== The input
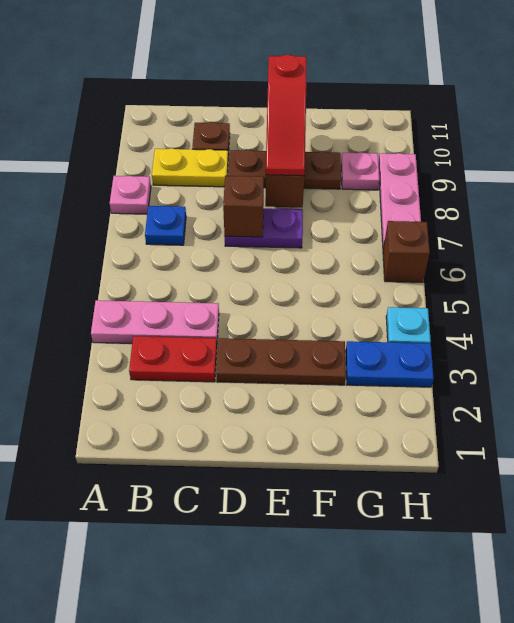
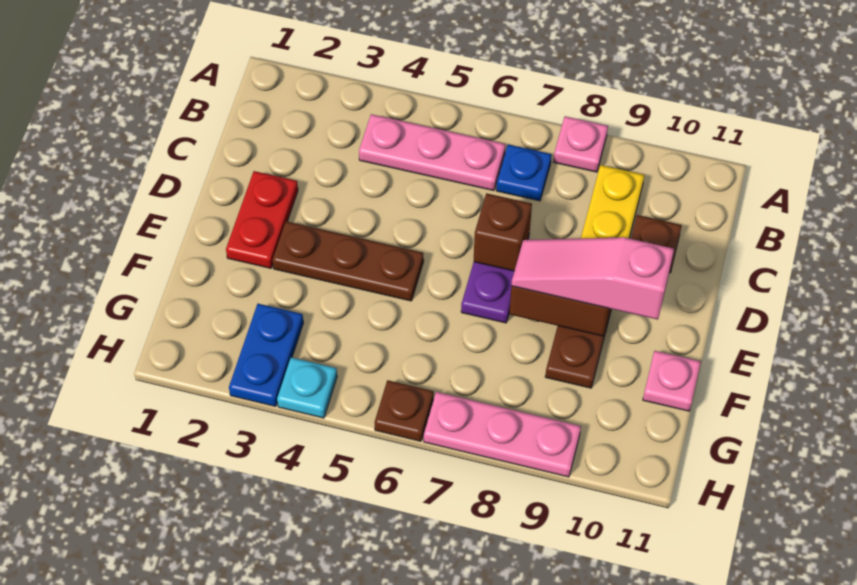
pink plate A4:C4 level 1 -> pink plate B4:B6 level 1
red plate B3:C3 level 1 -> red plate D2:E2 level 1
brown plate D3:F3 level 1 -> brown plate E3:E5 level 1
red slope E8:E10 level 3 top 10 -> pink slope E8:E10 level 3 top 10
pink plate G9 level 1 -> pink plate F11 level 1
brown brick H6 level 1 -> brown plate H6 level 1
====
### What is required
If an entry holds a picture, leave the picture out and repeat the rest exactly.

### Result for this exercise
pink plate A4:C4 level 1 -> pink plate B4:B6 level 1
red plate B3:C3 level 1 -> red plate D2:E2 level 1
brown plate D3:F3 level 1 -> brown plate E3:E5 level 1
red slope E8:E10 level 3 top 10 -> pink slope E8:E10 level 3 top 10
pink plate G9 level 1 -> pink plate F11 level 1
brown brick H6 level 1 -> brown plate H6 level 1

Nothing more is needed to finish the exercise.